▸ **EXERCISE DATA**
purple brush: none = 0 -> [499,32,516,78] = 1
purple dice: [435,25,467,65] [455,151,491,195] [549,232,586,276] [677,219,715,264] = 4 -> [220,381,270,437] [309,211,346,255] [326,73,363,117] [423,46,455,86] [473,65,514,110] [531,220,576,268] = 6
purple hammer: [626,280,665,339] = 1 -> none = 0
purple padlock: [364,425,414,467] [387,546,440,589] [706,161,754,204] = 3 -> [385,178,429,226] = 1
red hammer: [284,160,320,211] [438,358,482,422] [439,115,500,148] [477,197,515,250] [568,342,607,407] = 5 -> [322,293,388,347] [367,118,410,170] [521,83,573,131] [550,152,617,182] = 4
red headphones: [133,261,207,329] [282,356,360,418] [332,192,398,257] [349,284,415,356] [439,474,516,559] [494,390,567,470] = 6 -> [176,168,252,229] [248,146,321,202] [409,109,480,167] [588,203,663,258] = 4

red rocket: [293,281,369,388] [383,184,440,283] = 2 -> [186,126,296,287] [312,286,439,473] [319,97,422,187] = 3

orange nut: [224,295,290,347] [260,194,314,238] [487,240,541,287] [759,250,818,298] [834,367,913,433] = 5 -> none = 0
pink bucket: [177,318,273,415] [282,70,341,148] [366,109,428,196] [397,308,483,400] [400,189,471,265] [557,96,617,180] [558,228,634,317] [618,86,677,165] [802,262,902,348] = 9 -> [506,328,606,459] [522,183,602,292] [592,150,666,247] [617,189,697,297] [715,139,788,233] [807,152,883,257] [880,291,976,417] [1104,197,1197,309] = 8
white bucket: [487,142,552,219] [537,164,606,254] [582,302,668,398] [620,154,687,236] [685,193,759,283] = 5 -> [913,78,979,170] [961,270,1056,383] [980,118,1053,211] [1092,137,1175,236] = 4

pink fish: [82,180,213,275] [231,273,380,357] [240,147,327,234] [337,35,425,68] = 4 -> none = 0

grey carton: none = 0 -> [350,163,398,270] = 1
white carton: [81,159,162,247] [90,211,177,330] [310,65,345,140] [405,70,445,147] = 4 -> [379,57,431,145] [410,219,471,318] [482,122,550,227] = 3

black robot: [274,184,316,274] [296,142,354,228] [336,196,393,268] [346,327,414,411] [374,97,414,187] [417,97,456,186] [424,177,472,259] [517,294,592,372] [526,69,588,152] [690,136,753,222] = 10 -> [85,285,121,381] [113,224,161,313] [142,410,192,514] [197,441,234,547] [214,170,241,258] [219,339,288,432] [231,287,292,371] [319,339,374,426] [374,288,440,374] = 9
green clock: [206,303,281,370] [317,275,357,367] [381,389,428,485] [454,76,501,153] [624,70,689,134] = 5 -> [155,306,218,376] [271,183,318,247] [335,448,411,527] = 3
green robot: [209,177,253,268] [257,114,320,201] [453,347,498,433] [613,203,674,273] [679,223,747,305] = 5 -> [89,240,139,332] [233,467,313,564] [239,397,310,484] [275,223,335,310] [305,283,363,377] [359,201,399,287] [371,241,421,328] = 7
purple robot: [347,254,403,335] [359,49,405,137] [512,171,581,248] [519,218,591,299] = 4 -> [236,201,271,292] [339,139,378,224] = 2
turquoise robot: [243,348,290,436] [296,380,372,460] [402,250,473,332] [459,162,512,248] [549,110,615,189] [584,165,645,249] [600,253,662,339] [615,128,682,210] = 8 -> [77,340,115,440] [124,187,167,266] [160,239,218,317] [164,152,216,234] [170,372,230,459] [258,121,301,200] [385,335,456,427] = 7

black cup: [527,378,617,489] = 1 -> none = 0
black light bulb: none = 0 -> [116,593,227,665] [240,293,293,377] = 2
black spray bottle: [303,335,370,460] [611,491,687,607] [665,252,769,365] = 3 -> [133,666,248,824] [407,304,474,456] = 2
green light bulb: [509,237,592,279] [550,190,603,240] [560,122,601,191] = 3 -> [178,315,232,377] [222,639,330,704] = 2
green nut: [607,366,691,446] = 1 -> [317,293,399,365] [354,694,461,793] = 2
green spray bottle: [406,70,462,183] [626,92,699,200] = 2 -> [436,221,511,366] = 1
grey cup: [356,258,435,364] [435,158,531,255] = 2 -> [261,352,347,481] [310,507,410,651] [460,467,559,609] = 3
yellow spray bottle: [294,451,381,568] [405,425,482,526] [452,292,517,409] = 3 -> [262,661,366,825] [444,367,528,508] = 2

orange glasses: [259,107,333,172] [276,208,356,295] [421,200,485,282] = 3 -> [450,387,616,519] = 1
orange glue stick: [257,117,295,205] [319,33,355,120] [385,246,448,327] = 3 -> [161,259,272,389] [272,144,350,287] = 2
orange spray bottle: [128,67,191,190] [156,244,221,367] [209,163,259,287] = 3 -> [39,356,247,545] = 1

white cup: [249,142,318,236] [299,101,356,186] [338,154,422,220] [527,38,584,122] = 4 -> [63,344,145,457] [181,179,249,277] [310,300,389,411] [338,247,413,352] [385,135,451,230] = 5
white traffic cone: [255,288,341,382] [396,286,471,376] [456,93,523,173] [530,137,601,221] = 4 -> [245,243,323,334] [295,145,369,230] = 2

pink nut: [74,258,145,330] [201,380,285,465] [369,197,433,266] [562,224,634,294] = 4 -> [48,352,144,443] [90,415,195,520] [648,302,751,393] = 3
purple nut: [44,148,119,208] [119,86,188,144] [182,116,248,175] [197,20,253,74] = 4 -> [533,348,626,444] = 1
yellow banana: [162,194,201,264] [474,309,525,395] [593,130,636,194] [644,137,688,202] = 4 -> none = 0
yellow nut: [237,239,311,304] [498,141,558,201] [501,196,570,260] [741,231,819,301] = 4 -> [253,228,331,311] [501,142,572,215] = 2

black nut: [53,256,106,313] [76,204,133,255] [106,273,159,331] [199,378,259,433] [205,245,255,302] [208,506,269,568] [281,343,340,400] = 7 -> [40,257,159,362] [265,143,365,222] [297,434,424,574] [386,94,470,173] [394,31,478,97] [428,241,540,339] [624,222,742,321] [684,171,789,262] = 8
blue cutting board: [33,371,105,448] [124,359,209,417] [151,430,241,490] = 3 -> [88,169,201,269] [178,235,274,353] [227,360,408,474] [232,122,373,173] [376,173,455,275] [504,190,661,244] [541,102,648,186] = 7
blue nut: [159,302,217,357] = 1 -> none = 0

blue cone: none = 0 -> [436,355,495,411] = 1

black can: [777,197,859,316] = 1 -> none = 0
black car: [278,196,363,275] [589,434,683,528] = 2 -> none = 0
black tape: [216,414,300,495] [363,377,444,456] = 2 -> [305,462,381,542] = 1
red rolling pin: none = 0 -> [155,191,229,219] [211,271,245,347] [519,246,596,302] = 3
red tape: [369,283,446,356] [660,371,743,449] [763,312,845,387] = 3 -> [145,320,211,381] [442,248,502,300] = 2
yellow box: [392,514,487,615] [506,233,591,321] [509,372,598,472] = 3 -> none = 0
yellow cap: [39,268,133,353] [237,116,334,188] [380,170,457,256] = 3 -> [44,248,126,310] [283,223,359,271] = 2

▸ **WORK ITEM**
Nothing but an exact transcription of the records is expected.

▸ **YOUR SOLUTION**
purple brush: none = 0 -> [499,32,516,78] = 1
purple dice: [435,25,467,65] [455,151,491,195] [549,232,586,276] [677,219,715,264] = 4 -> [220,381,270,437] [309,211,346,255] [326,73,363,117] [423,46,455,86] [473,65,514,110] [531,220,576,268] = 6
purple hammer: [626,280,665,339] = 1 -> none = 0
purple padlock: [364,425,414,467] [387,546,440,589] [706,161,754,204] = 3 -> [385,178,429,226] = 1
red hammer: [284,160,320,211] [438,358,482,422] [439,115,500,148] [477,197,515,250] [568,342,607,407] = 5 -> [322,293,388,347] [367,118,410,170] [521,83,573,131] [550,152,617,182] = 4
red headphones: [133,261,207,329] [282,356,360,418] [332,192,398,257] [349,284,415,356] [439,474,516,559] [494,390,567,470] = 6 -> [176,168,252,229] [248,146,321,202] [409,109,480,167] [588,203,663,258] = 4

red rocket: [293,281,369,388] [383,184,440,283] = 2 -> [186,126,296,287] [312,286,439,473] [319,97,422,187] = 3

orange nut: [224,295,290,347] [260,194,314,238] [487,240,541,287] [759,250,818,298] [834,367,913,433] = 5 -> none = 0
pink bucket: [177,318,273,415] [282,70,341,148] [366,109,428,196] [397,308,483,400] [400,189,471,265] [557,96,617,180] [558,228,634,317] [618,86,677,165] [802,262,902,348] = 9 -> [506,328,606,459] [522,183,602,292] [592,150,666,247] [617,189,697,297] [715,139,788,233] [807,152,883,257] [880,291,976,417] [1104,197,1197,309] = 8
white bucket: [487,142,552,219] [537,164,606,254] [582,302,668,398] [620,154,687,236] [685,193,759,283] = 5 -> [913,78,979,170] [961,270,1056,383] [980,118,1053,211] [1092,137,1175,236] = 4

pink fish: [82,180,213,275] [231,273,380,357] [240,147,327,234] [337,35,425,68] = 4 -> none = 0

grey carton: none = 0 -> [350,163,398,270] = 1
white carton: [81,159,162,247] [90,211,177,330] [310,65,345,140] [405,70,445,147] = 4 -> [379,57,431,145] [410,219,471,318] [482,122,550,227] = 3

black robot: [274,184,316,274] [296,142,354,228] [336,196,393,268] [346,327,414,411] [374,97,414,187] [417,97,456,186] [424,177,472,259] [517,294,592,372] [526,69,588,152] [690,136,753,222] = 10 -> [85,285,121,381] [113,224,161,313] [142,410,192,514] [197,441,234,547] [214,170,241,258] [219,339,288,432] [231,287,292,371] [319,339,374,426] [374,288,440,374] = 9
green clock: [206,303,281,370] [317,275,357,367] [381,389,428,485] [454,76,501,153] [624,70,689,134] = 5 -> [155,306,218,376] [271,183,318,247] [335,448,411,527] = 3
green robot: [209,177,253,268] [257,114,320,201] [453,347,498,433] [613,203,674,273] [679,223,747,305] = 5 -> [89,240,139,332] [233,467,313,564] [239,397,310,484] [275,223,335,310] [305,283,363,377] [359,201,399,287] [371,241,421,328] = 7
purple robot: [347,254,403,335] [359,49,405,137] [512,171,581,248] [519,218,591,299] = 4 -> [236,201,271,292] [339,139,378,224] = 2
turquoise robot: [243,348,290,436] [296,380,372,460] [402,250,473,332] [459,162,512,248] [549,110,615,189] [584,165,645,249] [600,253,662,339] [615,128,682,210] = 8 -> [77,340,115,440] [124,187,167,266] [160,239,218,317] [164,152,216,234] [170,372,230,459] [258,121,301,200] [385,335,456,427] = 7

black cup: [527,378,617,489] = 1 -> none = 0
black light bulb: none = 0 -> [116,593,227,665] [240,293,293,377] = 2
black spray bottle: [303,335,370,460] [611,491,687,607] [665,252,769,365] = 3 -> [133,666,248,824] [407,304,474,456] = 2
green light bulb: [509,237,592,279] [550,190,603,240] [560,122,601,191] = 3 -> [178,315,232,377] [222,639,330,704] = 2
green nut: [607,366,691,446] = 1 -> [317,293,399,365] [354,694,461,793] = 2
green spray bottle: [406,70,462,183] [626,92,699,200] = 2 -> [436,221,511,366] = 1
grey cup: [356,258,435,364] [435,158,531,255] = 2 -> [261,352,347,481] [310,507,410,651] [460,467,559,609] = 3
yellow spray bottle: [294,451,381,568] [405,425,482,526] [452,292,517,409] = 3 -> [262,661,366,825] [444,367,528,508] = 2

orange glasses: [259,107,333,172] [276,208,356,295] [421,200,485,282] = 3 -> [450,387,616,519] = 1
orange glue stick: [257,117,295,205] [319,33,355,120] [385,246,448,327] = 3 -> [161,259,272,389] [272,144,350,287] = 2
orange spray bottle: [128,67,191,190] [156,244,221,367] [209,163,259,287] = 3 -> [39,356,247,545] = 1

white cup: [249,142,318,236] [299,101,356,186] [338,154,422,220] [527,38,584,122] = 4 -> [63,344,145,457] [181,179,249,277] [310,300,389,411] [338,247,413,352] [385,135,451,230] = 5
white traffic cone: [255,288,341,382] [396,286,471,376] [456,93,523,173] [530,137,601,221] = 4 -> [245,243,323,334] [295,145,369,230] = 2

pink nut: [74,258,145,330] [201,380,285,465] [369,197,433,266] [562,224,634,294] = 4 -> [48,352,144,443] [90,415,195,520] [648,302,751,393] = 3
purple nut: [44,148,119,208] [119,86,188,144] [182,116,248,175] [197,20,253,74] = 4 -> [533,348,626,444] = 1
yellow banana: [162,194,201,264] [474,309,525,395] [593,130,636,194] [644,137,688,202] = 4 -> none = 0
yellow nut: [237,239,311,304] [498,141,558,201] [501,196,570,260] [741,231,819,301] = 4 -> [253,228,331,311] [501,142,572,215] = 2

black nut: [53,256,106,313] [76,204,133,255] [106,273,159,331] [199,378,259,433] [205,245,255,302] [208,506,269,568] [281,343,340,400] = 7 -> [40,257,159,362] [265,143,365,222] [297,434,424,574] [386,94,470,173] [394,31,478,97] [428,241,540,339] [624,222,742,321] [684,171,789,262] = 8
blue cutting board: [33,371,105,448] [124,359,209,417] [151,430,241,490] = 3 -> [88,169,201,269] [178,235,274,353] [227,360,408,474] [232,122,373,173] [376,173,455,275] [504,190,661,244] [541,102,648,186] = 7
blue nut: [159,302,217,357] = 1 -> none = 0

blue cone: none = 0 -> [436,355,495,411] = 1

black can: [777,197,859,316] = 1 -> none = 0
black car: [278,196,363,275] [589,434,683,528] = 2 -> none = 0
black tape: [216,414,300,495] [363,377,444,456] = 2 -> [305,462,381,542] = 1
red rolling pin: none = 0 -> [155,191,229,219] [211,271,245,347] [519,246,596,302] = 3
red tape: [369,283,446,356] [660,371,743,449] [763,312,845,387] = 3 -> [145,320,211,381] [442,248,502,300] = 2
yellow box: [392,514,487,615] [506,233,591,321] [509,372,598,472] = 3 -> none = 0
yellow cap: [39,268,133,353] [237,116,334,188] [380,170,457,256] = 3 -> [44,248,126,310] [283,223,359,271] = 2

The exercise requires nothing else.